## Your task
Beginning with the line that holds "black arrow: moved", output every remaining line of the material below exactly, and include none of the pictures.

──────

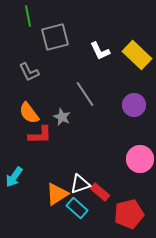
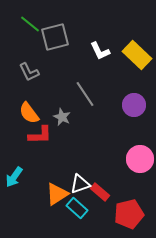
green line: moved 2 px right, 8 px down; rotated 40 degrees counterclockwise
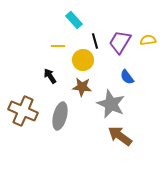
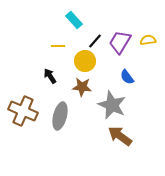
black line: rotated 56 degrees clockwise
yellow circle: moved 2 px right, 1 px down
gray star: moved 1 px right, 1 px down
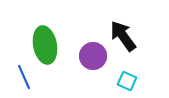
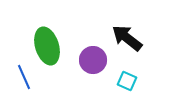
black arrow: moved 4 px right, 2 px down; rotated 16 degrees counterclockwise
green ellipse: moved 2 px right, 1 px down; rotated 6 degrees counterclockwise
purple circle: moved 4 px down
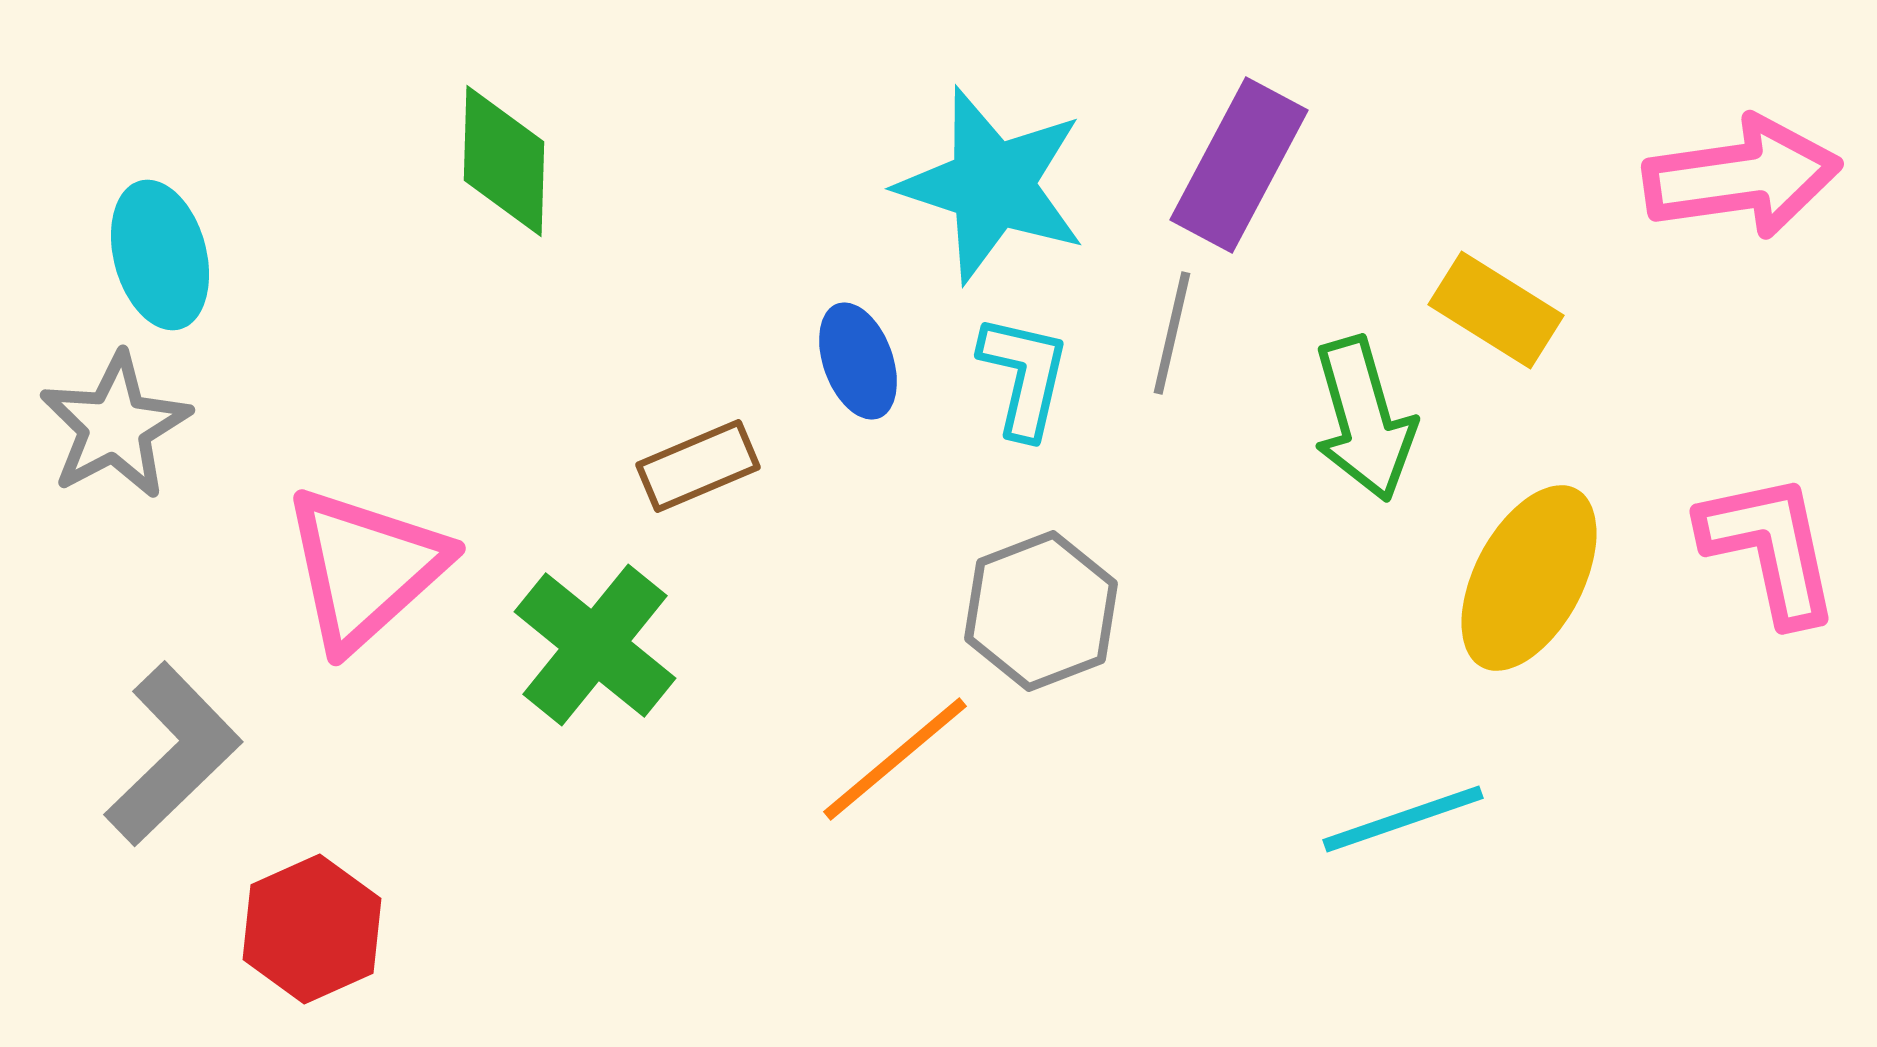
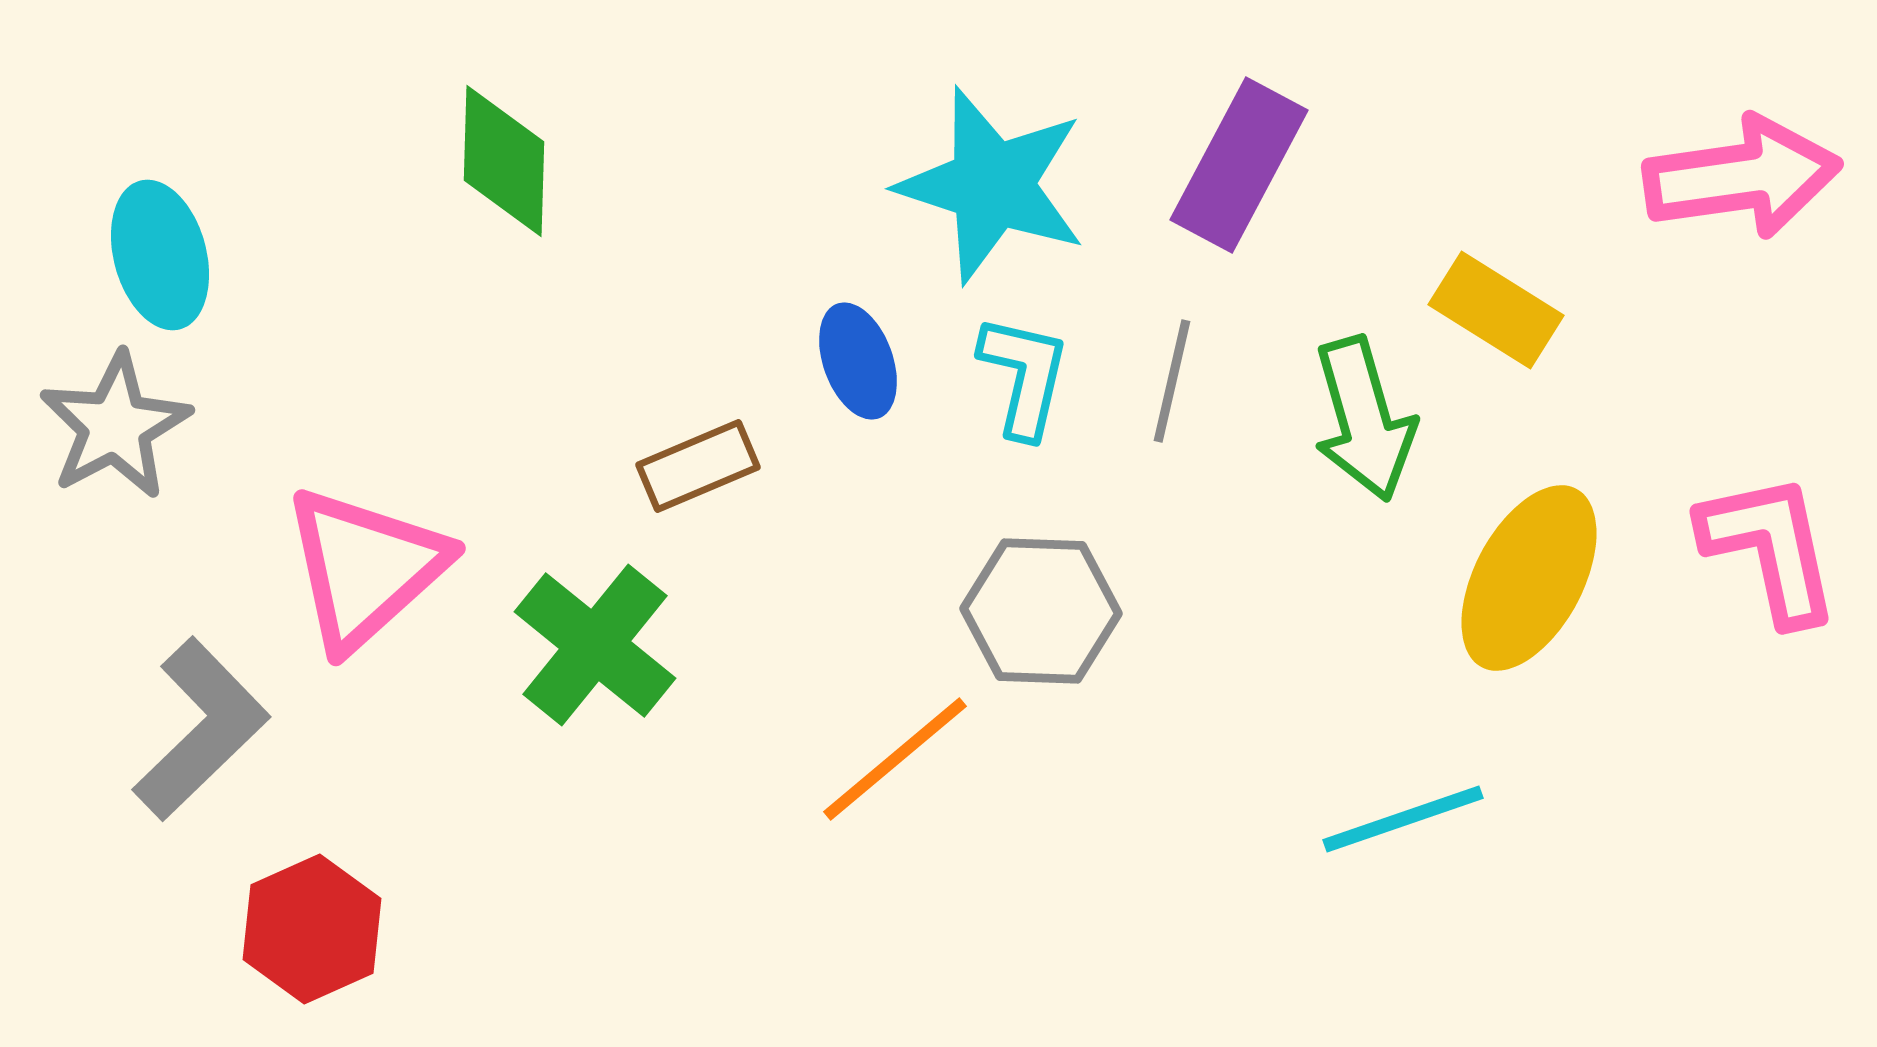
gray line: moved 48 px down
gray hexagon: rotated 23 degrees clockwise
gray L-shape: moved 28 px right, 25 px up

──────

## Reply to the task
black arrow: moved 4 px right, 2 px down; rotated 16 degrees counterclockwise
green ellipse: moved 2 px right, 1 px down; rotated 6 degrees counterclockwise
purple circle: moved 4 px down
gray line: moved 48 px down
gray hexagon: rotated 23 degrees clockwise
gray L-shape: moved 28 px right, 25 px up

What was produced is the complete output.